Collected data
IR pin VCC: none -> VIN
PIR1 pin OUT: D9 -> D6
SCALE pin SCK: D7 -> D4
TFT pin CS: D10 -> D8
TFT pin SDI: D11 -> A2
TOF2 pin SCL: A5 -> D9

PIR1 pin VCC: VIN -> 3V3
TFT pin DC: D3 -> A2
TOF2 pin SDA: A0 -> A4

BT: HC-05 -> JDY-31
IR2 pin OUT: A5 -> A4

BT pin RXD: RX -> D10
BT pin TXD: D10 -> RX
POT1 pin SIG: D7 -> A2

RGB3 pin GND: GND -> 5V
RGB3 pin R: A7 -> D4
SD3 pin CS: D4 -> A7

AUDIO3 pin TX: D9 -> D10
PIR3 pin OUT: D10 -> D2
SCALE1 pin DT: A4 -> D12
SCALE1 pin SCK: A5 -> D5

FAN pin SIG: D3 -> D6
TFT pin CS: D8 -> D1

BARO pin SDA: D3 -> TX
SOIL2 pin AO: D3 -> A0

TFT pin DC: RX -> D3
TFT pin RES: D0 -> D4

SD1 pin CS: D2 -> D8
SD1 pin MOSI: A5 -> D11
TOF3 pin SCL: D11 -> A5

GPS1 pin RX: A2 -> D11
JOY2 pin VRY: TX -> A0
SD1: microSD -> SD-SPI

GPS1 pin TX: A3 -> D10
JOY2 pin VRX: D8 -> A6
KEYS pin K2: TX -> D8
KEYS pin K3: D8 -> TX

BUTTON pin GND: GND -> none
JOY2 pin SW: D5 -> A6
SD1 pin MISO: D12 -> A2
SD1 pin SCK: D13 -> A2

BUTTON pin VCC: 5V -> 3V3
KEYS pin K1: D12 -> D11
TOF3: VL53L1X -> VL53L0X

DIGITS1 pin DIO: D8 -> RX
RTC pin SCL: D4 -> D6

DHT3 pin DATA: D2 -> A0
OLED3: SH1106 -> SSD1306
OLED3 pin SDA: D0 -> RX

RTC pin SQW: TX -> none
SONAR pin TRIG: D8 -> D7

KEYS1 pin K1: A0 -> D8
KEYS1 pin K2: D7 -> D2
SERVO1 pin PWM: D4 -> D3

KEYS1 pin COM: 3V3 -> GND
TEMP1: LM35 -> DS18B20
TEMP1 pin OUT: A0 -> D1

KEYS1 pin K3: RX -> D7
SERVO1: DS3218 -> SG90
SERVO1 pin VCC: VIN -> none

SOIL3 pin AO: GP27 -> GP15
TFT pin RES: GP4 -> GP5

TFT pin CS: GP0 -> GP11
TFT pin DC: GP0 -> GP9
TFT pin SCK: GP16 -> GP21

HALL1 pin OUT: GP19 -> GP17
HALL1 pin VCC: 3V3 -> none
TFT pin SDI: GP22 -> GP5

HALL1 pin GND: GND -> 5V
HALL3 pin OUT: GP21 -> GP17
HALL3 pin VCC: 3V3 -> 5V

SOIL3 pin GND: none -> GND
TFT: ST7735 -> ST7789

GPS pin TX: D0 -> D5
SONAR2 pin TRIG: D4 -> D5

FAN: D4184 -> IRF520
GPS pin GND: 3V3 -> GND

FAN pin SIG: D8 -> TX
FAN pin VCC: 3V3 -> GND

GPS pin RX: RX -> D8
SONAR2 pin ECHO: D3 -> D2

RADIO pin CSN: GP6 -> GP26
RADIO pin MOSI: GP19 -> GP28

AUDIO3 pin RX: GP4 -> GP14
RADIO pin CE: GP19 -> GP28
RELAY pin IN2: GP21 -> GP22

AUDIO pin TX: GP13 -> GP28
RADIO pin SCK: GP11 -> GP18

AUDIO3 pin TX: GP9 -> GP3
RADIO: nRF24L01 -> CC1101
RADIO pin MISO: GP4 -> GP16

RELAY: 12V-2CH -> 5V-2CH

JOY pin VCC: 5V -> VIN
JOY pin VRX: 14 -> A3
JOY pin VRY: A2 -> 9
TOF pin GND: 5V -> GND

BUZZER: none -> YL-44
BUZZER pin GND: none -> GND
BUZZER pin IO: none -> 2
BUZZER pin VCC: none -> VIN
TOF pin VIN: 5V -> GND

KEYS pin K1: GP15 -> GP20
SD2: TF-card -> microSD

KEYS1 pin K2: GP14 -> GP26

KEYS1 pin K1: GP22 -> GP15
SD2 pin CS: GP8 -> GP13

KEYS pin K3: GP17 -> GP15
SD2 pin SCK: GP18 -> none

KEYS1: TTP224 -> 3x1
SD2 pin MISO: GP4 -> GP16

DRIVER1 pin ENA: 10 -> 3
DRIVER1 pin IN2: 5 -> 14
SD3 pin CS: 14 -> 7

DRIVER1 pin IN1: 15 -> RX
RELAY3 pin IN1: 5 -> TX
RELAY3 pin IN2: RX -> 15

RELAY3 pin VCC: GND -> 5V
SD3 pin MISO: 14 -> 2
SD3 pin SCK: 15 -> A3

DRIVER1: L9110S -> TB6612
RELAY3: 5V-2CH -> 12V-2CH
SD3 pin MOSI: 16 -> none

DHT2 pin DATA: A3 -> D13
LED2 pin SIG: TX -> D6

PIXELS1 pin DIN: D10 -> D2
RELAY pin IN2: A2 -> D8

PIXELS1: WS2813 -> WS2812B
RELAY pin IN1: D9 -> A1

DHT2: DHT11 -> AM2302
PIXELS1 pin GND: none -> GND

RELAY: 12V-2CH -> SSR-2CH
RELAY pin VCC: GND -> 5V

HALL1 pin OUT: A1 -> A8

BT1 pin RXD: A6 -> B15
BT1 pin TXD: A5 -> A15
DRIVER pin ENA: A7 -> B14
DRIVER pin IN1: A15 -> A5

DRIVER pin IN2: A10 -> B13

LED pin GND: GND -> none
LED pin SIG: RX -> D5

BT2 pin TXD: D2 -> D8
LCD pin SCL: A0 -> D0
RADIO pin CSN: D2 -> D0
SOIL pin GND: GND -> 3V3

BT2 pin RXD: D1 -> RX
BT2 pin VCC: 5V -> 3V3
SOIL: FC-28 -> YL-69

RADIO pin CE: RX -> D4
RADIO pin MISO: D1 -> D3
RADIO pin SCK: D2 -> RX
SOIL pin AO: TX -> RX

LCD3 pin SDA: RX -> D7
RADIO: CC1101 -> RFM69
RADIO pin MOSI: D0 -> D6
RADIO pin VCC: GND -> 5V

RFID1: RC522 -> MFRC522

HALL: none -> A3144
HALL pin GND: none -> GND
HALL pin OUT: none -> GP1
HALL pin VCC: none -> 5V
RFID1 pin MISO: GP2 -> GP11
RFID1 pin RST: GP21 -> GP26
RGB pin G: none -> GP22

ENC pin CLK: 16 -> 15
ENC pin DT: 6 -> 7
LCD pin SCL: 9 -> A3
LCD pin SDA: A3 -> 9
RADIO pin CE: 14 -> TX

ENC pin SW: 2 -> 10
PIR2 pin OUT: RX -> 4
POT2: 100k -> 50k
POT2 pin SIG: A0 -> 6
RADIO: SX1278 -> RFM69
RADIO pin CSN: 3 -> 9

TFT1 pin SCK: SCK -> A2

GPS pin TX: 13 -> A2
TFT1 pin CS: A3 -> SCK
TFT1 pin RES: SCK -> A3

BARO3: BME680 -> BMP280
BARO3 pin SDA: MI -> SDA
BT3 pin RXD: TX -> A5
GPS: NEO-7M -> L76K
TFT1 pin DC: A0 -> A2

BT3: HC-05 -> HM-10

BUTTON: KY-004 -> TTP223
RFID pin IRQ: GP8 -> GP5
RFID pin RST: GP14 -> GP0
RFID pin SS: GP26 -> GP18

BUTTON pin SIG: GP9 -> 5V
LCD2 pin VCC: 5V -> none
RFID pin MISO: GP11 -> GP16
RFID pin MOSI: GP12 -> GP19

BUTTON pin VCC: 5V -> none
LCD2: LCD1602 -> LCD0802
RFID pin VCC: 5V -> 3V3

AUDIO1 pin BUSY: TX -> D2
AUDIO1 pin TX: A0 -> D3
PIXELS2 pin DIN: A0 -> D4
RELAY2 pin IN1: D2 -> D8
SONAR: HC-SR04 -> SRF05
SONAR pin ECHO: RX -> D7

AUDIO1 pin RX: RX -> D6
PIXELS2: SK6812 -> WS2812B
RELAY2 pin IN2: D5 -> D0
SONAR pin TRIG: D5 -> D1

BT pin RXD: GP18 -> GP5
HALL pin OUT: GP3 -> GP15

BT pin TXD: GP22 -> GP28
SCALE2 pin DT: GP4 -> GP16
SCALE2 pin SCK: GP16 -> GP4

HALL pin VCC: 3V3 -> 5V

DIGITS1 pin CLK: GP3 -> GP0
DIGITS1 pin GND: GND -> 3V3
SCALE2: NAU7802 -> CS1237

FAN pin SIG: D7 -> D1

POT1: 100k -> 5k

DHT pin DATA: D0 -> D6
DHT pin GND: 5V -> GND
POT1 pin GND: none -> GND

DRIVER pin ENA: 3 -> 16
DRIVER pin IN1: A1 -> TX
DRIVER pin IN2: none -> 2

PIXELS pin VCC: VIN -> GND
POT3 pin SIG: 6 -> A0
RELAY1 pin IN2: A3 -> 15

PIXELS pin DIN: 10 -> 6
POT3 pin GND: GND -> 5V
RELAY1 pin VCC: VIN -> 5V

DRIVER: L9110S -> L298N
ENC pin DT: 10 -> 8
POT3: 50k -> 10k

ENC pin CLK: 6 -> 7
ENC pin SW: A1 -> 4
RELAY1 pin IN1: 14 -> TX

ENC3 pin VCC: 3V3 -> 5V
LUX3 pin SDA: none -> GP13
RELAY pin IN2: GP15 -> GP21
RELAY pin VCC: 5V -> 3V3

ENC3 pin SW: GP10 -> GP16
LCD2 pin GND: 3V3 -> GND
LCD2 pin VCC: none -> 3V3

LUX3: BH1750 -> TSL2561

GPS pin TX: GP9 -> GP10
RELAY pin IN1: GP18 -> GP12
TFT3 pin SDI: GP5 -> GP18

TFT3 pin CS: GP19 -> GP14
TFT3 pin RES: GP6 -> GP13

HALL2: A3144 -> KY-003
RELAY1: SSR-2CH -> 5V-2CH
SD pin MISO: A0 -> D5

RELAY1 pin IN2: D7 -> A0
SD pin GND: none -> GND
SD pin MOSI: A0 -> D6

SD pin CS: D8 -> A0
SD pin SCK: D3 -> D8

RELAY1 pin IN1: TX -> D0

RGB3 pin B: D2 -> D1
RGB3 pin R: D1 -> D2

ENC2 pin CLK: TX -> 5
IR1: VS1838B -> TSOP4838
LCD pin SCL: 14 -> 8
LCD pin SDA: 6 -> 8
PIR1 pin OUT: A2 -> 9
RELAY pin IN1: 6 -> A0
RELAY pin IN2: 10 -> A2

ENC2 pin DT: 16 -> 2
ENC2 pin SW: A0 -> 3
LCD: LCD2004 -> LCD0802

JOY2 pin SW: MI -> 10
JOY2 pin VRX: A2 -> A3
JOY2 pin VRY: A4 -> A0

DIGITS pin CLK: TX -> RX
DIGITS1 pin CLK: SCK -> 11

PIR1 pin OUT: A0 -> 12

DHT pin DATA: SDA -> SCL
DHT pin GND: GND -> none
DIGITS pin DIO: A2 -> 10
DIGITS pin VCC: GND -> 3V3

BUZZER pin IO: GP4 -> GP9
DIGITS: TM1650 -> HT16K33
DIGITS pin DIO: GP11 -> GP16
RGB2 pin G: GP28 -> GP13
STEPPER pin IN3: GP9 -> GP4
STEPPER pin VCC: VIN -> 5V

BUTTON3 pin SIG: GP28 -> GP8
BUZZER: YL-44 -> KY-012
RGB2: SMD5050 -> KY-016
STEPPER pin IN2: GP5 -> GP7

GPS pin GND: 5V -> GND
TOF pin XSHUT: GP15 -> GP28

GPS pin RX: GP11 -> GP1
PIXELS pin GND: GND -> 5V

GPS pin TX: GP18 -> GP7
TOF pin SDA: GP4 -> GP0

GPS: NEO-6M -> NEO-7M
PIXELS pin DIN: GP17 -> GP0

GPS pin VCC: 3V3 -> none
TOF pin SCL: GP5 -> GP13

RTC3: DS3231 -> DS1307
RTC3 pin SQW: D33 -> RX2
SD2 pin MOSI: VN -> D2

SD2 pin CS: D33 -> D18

**WHAT YOU HAVE TO DO**
Look above for the line holding "BT1 pin TXD: A5 -> A15", then set down exactly that line and every line after it up to and including the line holding "ENC pin DT: 6 -> 7", with nothing else.

**EXERCISE SOLUTION**
BT1 pin TXD: A5 -> A15
DRIVER pin ENA: A7 -> B14
DRIVER pin IN1: A15 -> A5

DRIVER pin IN2: A10 -> B13

LED pin GND: GND -> none
LED pin SIG: RX -> D5

BT2 pin TXD: D2 -> D8
LCD pin SCL: A0 -> D0
RADIO pin CSN: D2 -> D0
SOIL pin GND: GND -> 3V3

BT2 pin RXD: D1 -> RX
BT2 pin VCC: 5V -> 3V3
SOIL: FC-28 -> YL-69

RADIO pin CE: RX -> D4
RADIO pin MISO: D1 -> D3
RADIO pin SCK: D2 -> RX
SOIL pin AO: TX -> RX

LCD3 pin SDA: RX -> D7
RADIO: CC1101 -> RFM69
RADIO pin MOSI: D0 -> D6
RADIO pin VCC: GND -> 5V

RFID1: RC522 -> MFRC522

HALL: none -> A3144
HALL pin GND: none -> GND
HALL pin OUT: none -> GP1
HALL pin VCC: none -> 5V
RFID1 pin MISO: GP2 -> GP11
RFID1 pin RST: GP21 -> GP26
RGB pin G: none -> GP22

ENC pin CLK: 16 -> 15
ENC pin DT: 6 -> 7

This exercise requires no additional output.